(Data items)
[Start]

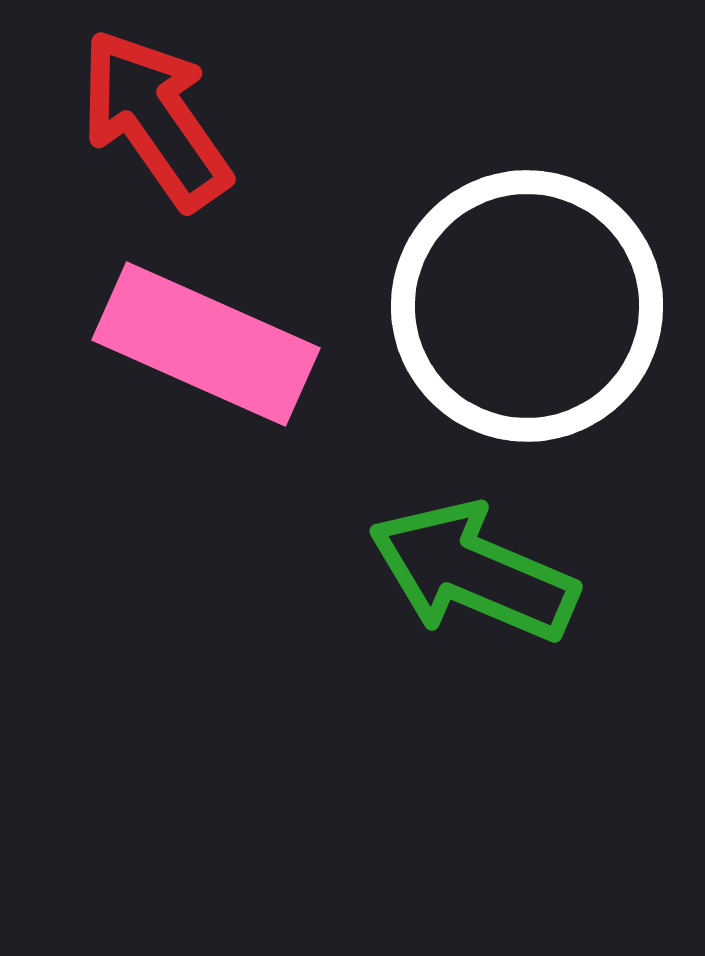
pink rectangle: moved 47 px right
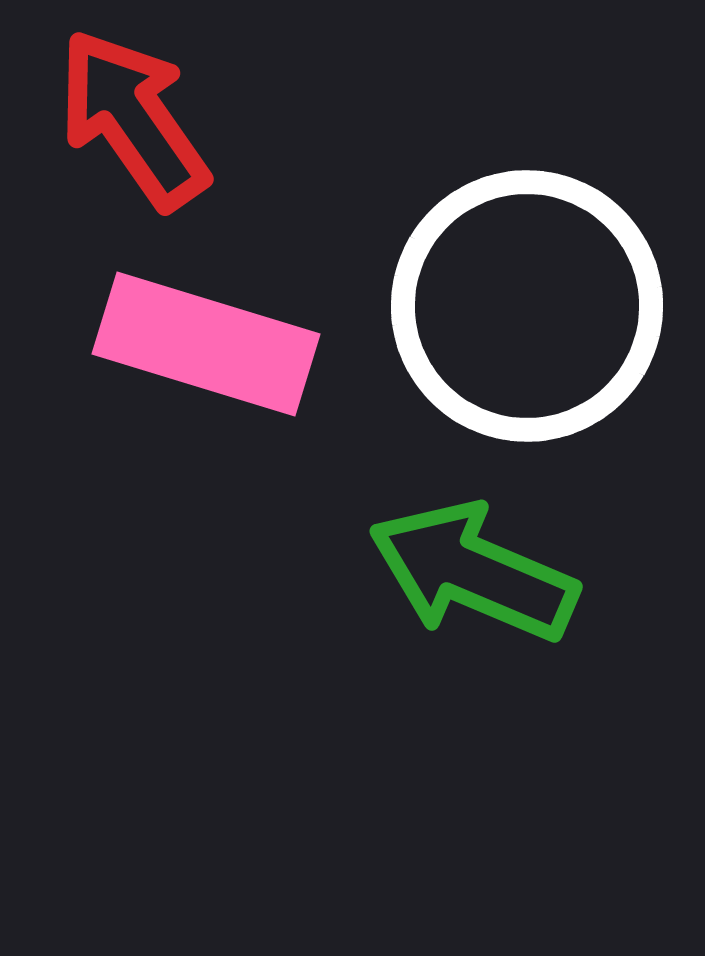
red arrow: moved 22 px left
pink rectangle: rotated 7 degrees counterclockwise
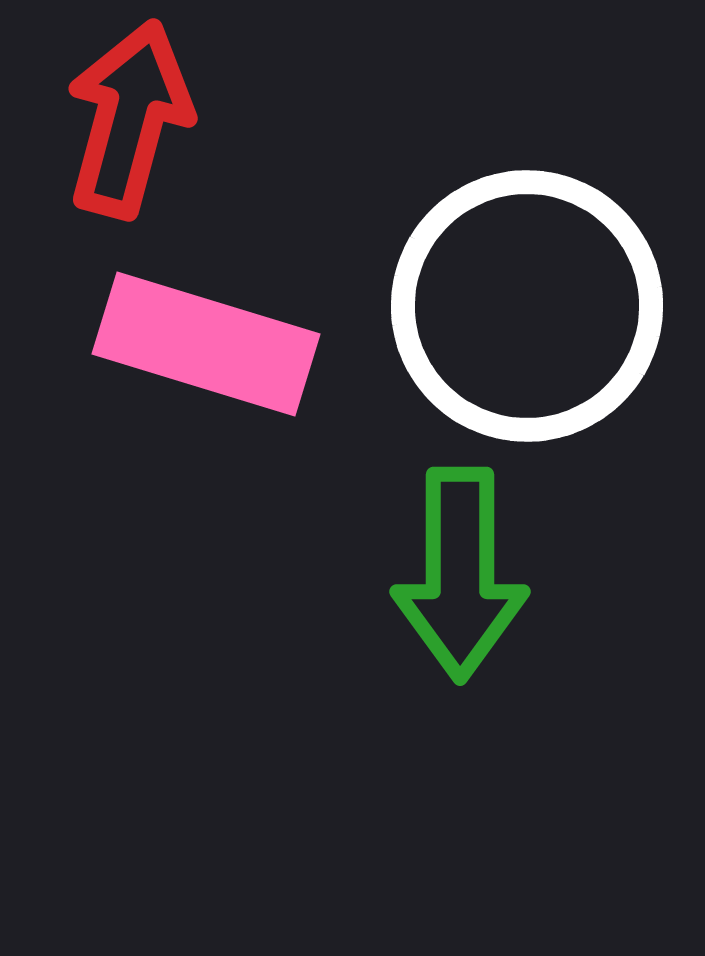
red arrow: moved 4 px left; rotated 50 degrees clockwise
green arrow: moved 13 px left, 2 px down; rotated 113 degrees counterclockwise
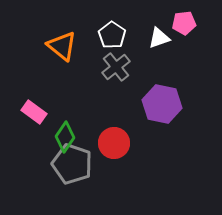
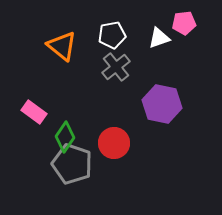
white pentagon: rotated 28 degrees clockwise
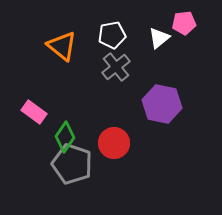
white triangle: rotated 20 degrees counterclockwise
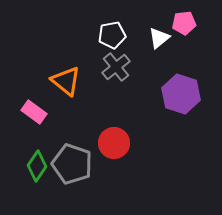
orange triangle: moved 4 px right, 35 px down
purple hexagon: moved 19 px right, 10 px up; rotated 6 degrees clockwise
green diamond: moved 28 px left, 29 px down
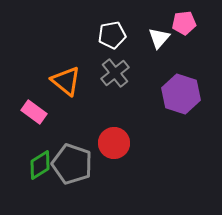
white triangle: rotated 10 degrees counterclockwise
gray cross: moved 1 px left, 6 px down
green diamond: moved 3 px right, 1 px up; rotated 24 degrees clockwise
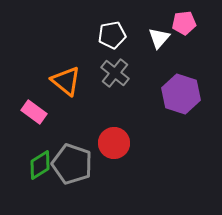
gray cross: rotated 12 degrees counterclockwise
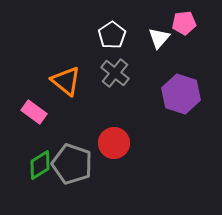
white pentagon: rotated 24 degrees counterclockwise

[End]

*Problem statement:* Rewrite the entries with every "counterclockwise" changed to "anticlockwise" and all other wording kept the same. Omit the picture lines from your answer.

*Result of this task:*
pink rectangle: moved 47 px right
red arrow: moved 22 px left
pink rectangle: rotated 7 degrees anticlockwise
red arrow: moved 4 px left; rotated 50 degrees clockwise
green arrow: moved 13 px left, 2 px down; rotated 113 degrees anticlockwise
white pentagon: rotated 28 degrees clockwise
white triangle: rotated 20 degrees anticlockwise
orange triangle: moved 4 px right, 35 px down
purple hexagon: moved 19 px right, 10 px up; rotated 6 degrees clockwise
green diamond: moved 28 px left, 29 px down
white triangle: rotated 10 degrees anticlockwise
gray cross: moved 1 px left, 6 px down
green diamond: moved 3 px right, 1 px up; rotated 24 degrees clockwise
gray cross: rotated 12 degrees anticlockwise
white pentagon: rotated 24 degrees anticlockwise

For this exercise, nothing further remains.